Of all the entries below, only the lines from the one with "orange slope G3:I3" up to and including the one with "purple plate K5" are to be duplicated exactly.

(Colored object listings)

════════════════════

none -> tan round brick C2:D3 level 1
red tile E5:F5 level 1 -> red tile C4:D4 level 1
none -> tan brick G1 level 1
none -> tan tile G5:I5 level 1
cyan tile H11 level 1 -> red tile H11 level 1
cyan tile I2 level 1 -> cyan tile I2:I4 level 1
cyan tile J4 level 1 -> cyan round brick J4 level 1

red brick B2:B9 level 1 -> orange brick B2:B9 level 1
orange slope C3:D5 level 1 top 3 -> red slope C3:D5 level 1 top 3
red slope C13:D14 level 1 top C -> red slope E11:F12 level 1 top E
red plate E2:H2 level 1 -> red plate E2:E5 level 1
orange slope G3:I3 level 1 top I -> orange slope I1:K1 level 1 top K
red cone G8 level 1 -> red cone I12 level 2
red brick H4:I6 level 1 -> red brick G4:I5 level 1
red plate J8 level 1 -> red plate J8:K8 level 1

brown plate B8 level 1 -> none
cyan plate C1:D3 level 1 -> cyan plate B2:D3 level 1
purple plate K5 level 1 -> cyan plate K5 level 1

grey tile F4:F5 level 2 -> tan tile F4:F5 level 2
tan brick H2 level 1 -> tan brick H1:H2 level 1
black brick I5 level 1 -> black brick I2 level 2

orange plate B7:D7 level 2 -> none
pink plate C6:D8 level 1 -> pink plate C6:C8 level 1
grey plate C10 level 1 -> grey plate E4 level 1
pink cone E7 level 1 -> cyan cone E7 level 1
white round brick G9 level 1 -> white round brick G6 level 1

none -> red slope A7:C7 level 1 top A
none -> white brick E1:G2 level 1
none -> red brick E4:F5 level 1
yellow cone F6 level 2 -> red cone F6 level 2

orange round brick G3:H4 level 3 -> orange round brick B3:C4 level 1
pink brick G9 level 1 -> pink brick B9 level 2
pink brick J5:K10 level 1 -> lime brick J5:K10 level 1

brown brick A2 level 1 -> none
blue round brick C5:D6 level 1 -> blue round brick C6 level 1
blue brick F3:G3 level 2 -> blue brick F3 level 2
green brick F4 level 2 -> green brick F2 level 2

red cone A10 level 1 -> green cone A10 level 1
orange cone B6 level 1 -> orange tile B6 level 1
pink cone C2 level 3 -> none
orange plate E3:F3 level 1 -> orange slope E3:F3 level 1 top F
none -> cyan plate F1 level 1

════════════════════

> _Completed task_:
orange slope G3:I3 level 1 top I -> orange slope I1:K1 level 1 top K
red cone G8 level 1 -> red cone I12 level 2
red brick H4:I6 level 1 -> red brick G4:I5 level 1
red plate J8 level 1 -> red plate J8:K8 level 1

brown plate B8 level 1 -> none
cyan plate C1:D3 level 1 -> cyan plate B2:D3 level 1
purple plate K5 level 1 -> cyan plate K5 level 1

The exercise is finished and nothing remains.